Exercise instructions: Reproduce word for word the lines between those holding "C7: 100nF (VEE, W10) -> 100nF (GND, VEE)" and "D1: LED red", inclusive, and nothing else from the data below.

########################################

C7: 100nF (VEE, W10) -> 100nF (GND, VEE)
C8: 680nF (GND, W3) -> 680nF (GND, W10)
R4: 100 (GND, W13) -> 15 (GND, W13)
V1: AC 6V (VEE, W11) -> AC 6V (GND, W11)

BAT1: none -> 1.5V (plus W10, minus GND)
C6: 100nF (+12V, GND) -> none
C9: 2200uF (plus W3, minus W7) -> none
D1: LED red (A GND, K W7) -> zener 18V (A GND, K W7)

########################################

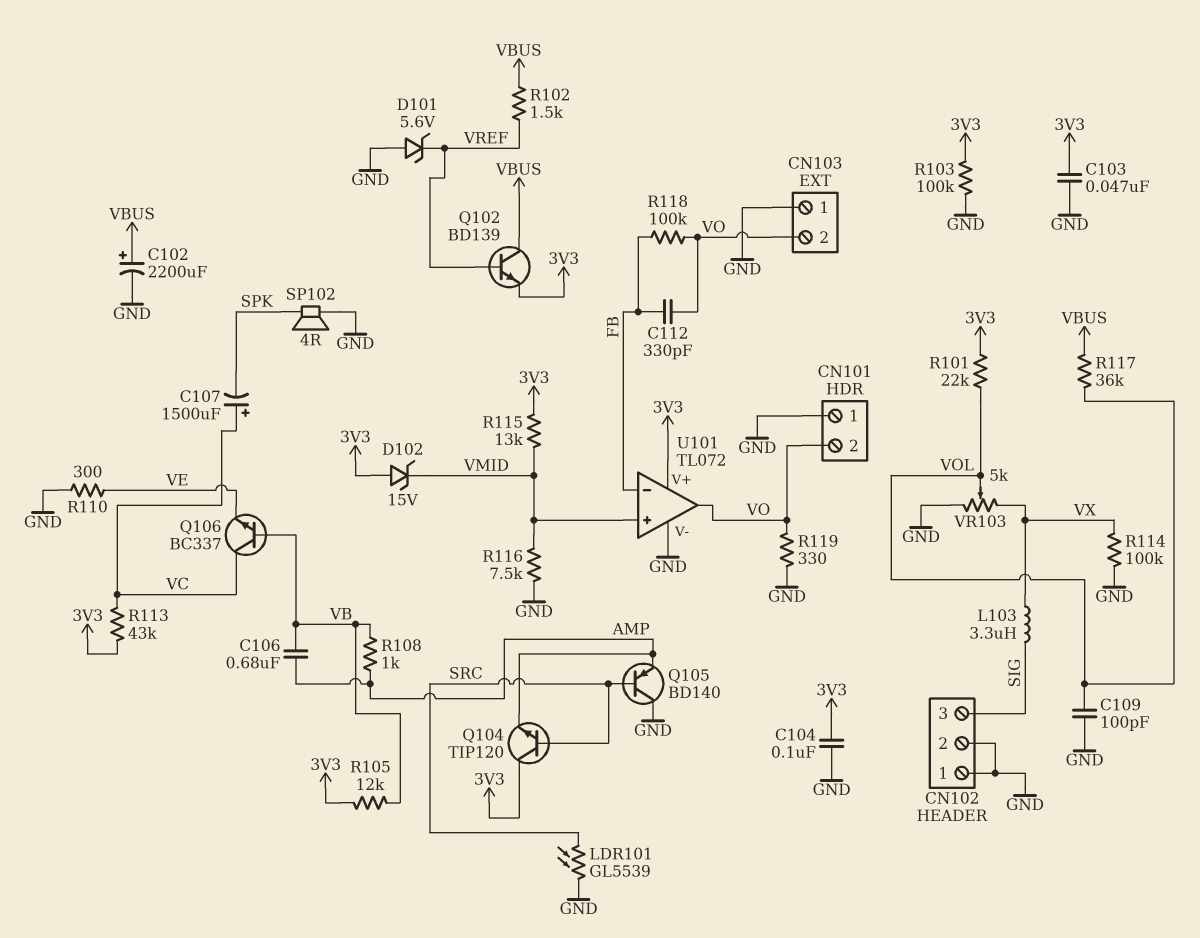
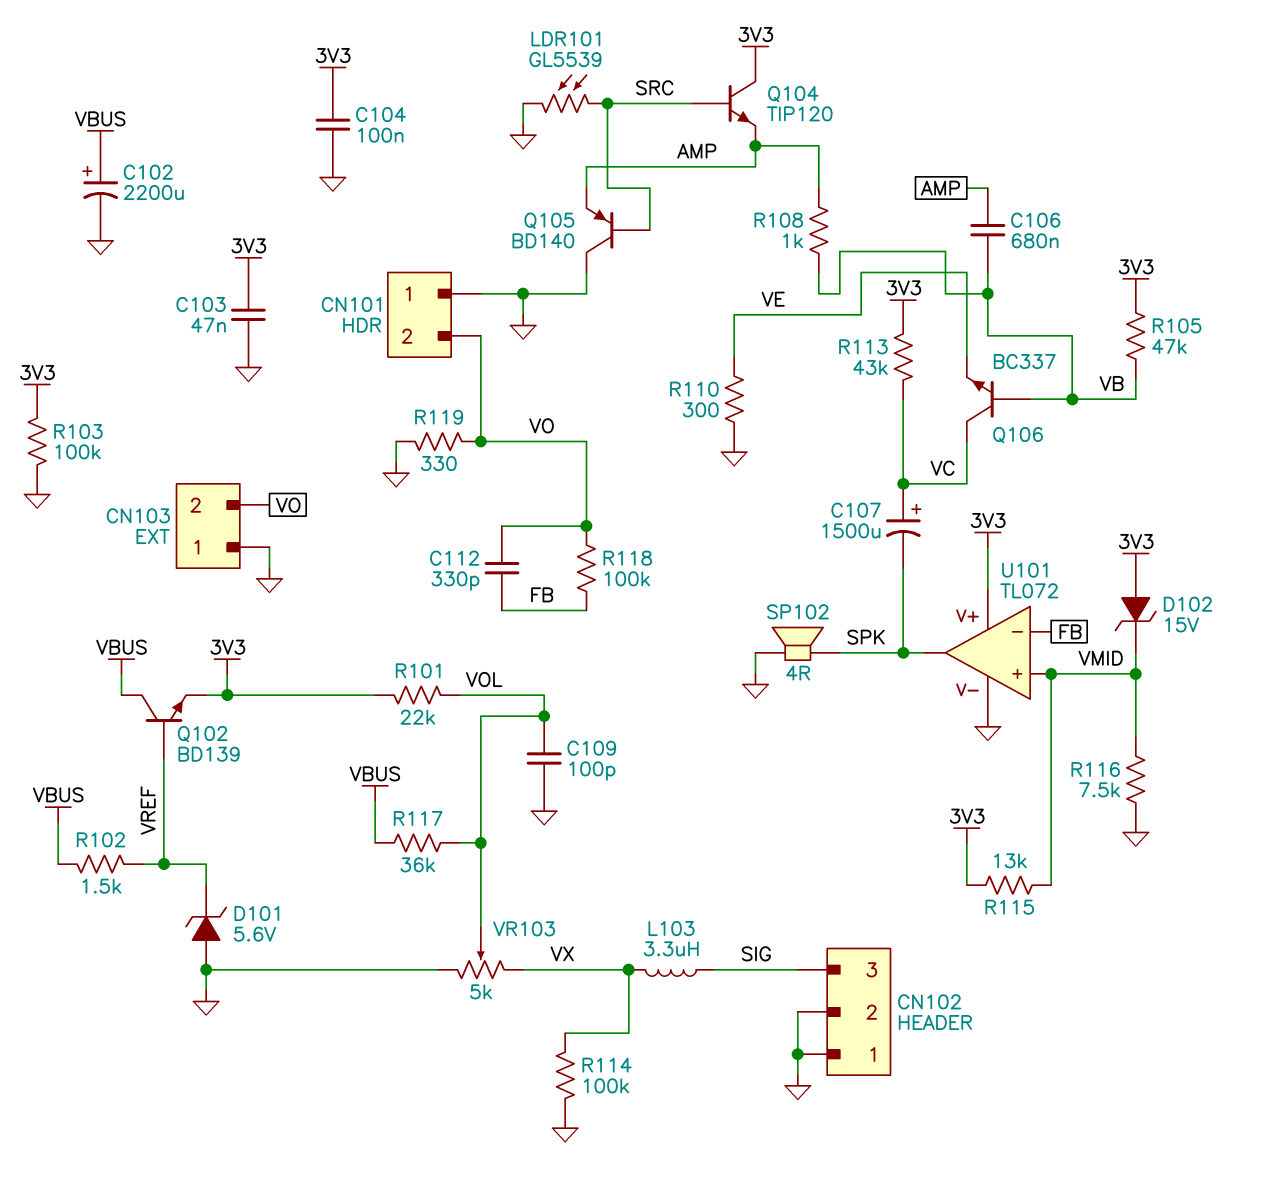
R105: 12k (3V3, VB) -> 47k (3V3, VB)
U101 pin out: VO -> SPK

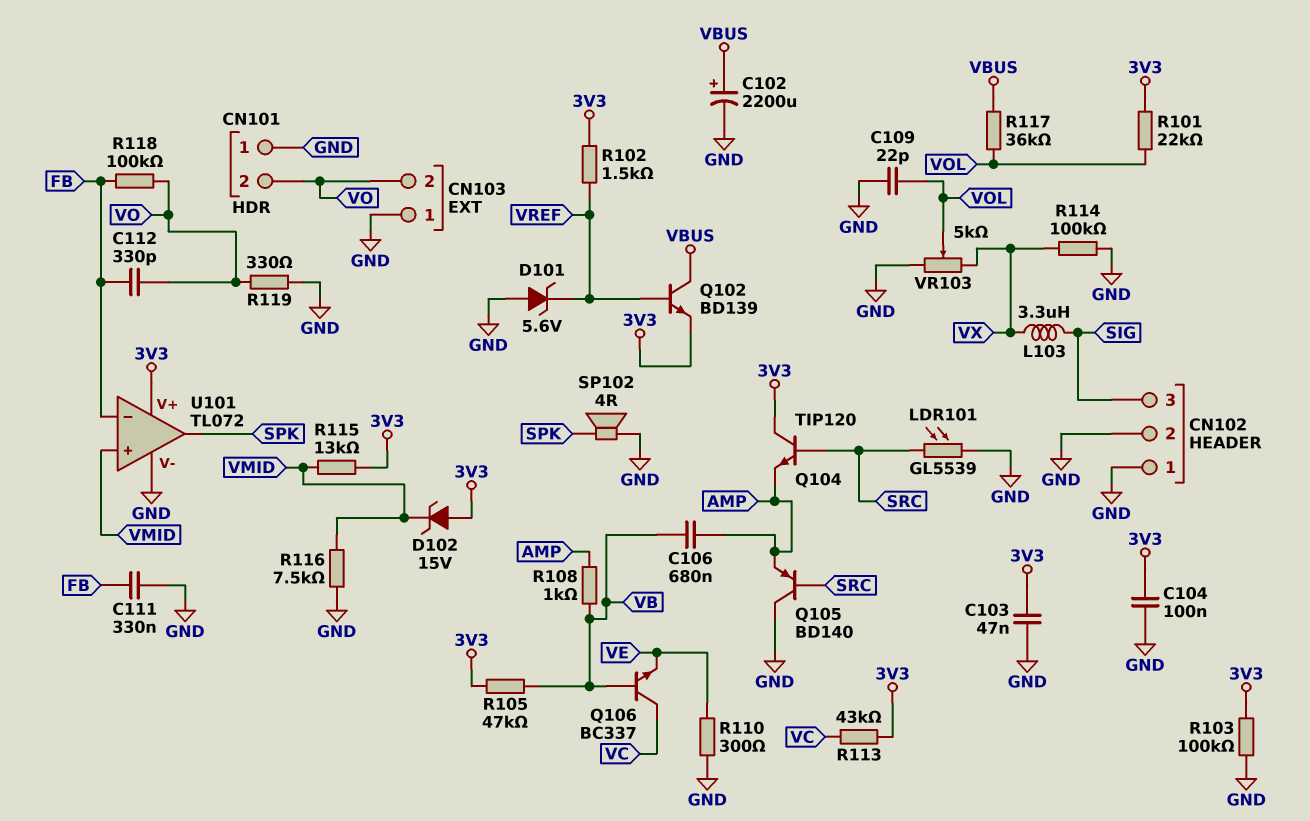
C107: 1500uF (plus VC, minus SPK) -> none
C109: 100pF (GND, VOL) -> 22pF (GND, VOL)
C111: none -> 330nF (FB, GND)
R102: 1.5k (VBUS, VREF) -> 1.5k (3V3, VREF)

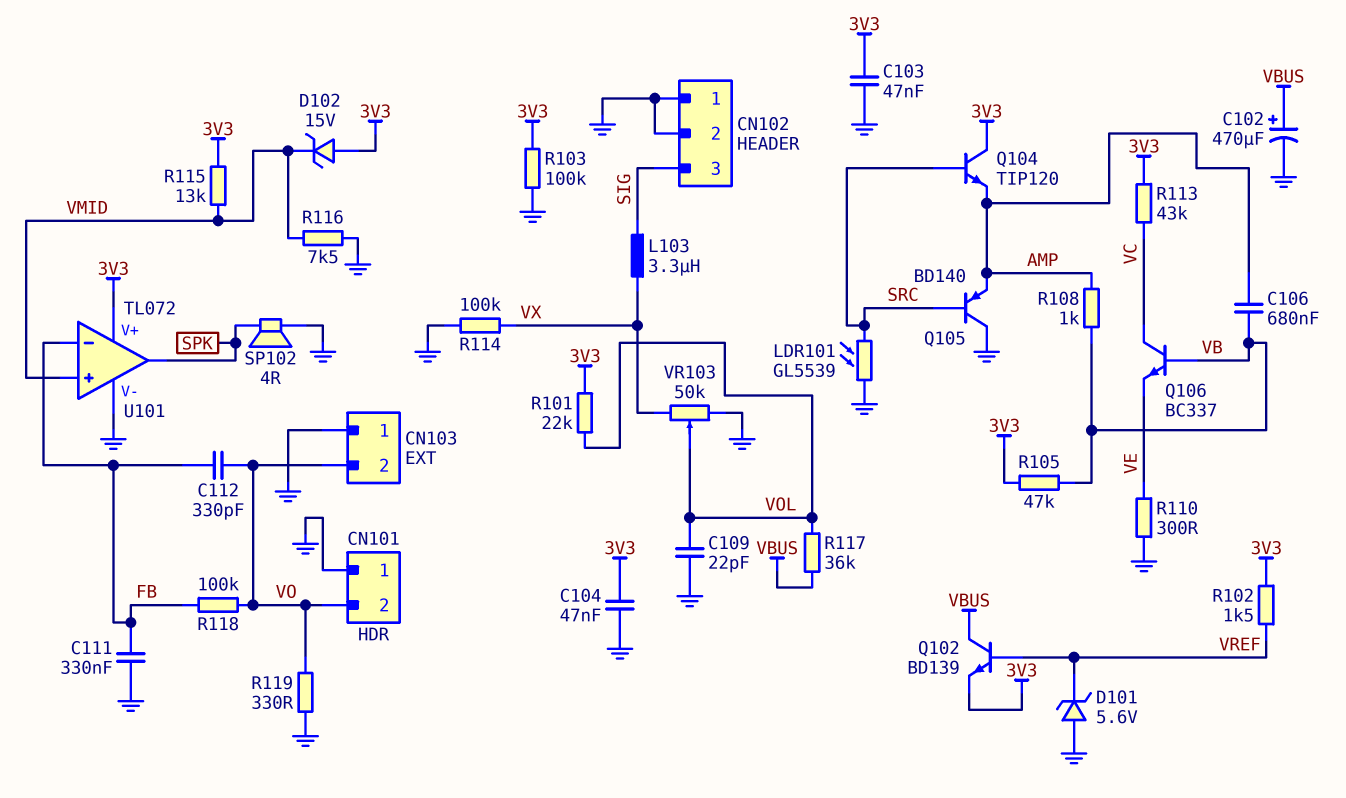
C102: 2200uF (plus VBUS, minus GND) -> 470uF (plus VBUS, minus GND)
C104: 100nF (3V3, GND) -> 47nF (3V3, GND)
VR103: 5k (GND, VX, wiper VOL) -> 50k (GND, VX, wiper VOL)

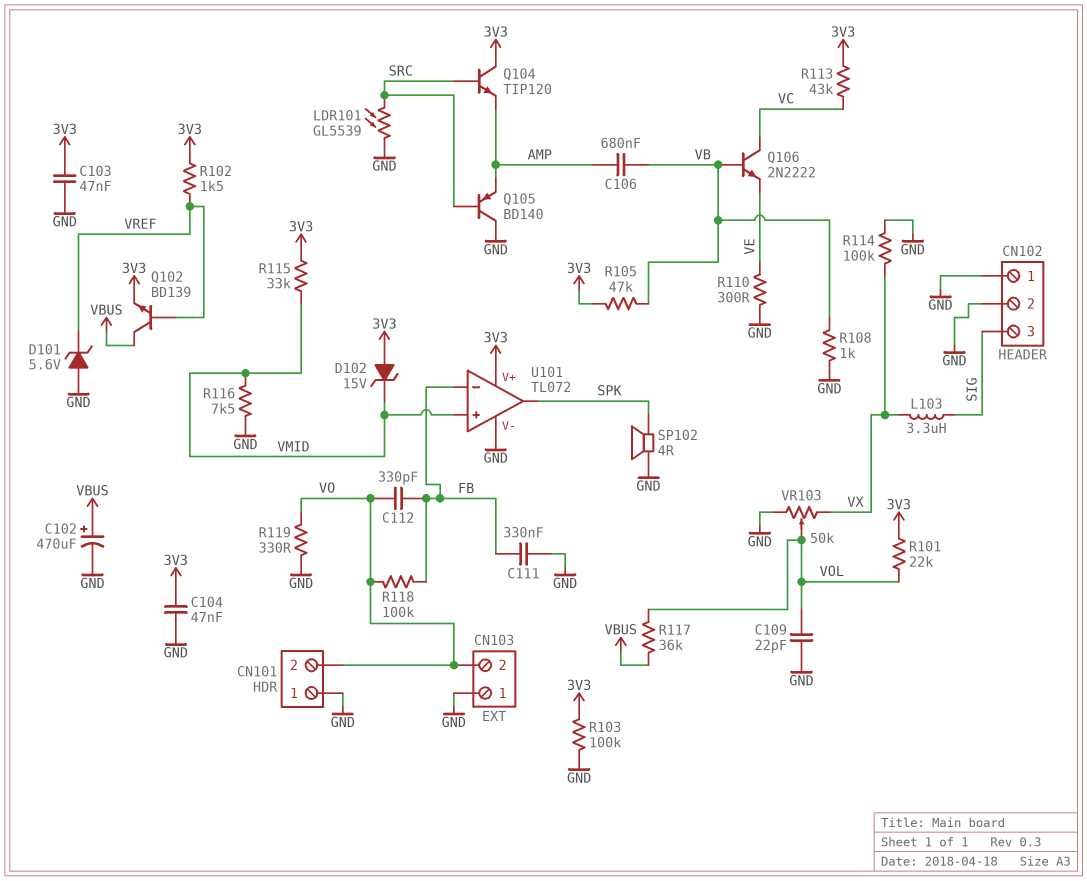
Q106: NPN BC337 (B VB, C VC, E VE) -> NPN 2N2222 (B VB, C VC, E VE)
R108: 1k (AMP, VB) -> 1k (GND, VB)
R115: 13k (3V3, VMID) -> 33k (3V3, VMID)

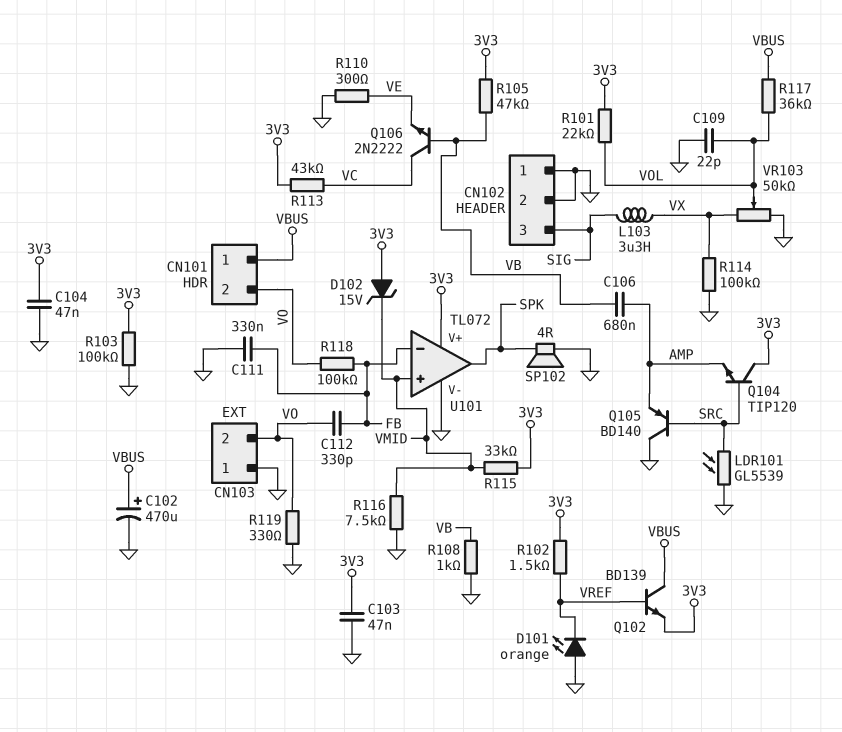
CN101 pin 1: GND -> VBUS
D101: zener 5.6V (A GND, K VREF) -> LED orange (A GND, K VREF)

########################################

Task output:
C7: 100nF (VEE, W10) -> 100nF (GND, VEE)
C8: 680nF (GND, W3) -> 680nF (GND, W10)
R4: 100 (GND, W13) -> 15 (GND, W13)
V1: AC 6V (VEE, W11) -> AC 6V (GND, W11)

BAT1: none -> 1.5V (plus W10, minus GND)
C6: 100nF (+12V, GND) -> none
C9: 2200uF (plus W3, minus W7) -> none
D1: LED red (A GND, K W7) -> zener 18V (A GND, K W7)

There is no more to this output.